WORK TO COMPLETE ->
Take the line that contains "C21: 150pF (SIG8, SIG16)" and each line after it in the material below, and transcribe them exactly, stopping at the end.

--- PROVIDED RECORDS ---

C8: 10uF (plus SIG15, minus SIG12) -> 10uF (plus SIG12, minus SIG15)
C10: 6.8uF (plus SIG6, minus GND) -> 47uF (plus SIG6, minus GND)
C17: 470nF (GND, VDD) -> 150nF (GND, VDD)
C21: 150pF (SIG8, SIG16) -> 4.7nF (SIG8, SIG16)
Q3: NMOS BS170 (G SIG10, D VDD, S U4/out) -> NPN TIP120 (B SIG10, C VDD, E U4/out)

---

ANSWER BOX ->
C21: 150pF (SIG8, SIG16) -> 4.7nF (SIG8, SIG16)
Q3: NMOS BS170 (G SIG10, D VDD, S U4/out) -> NPN TIP120 (B SIG10, C VDD, E U4/out)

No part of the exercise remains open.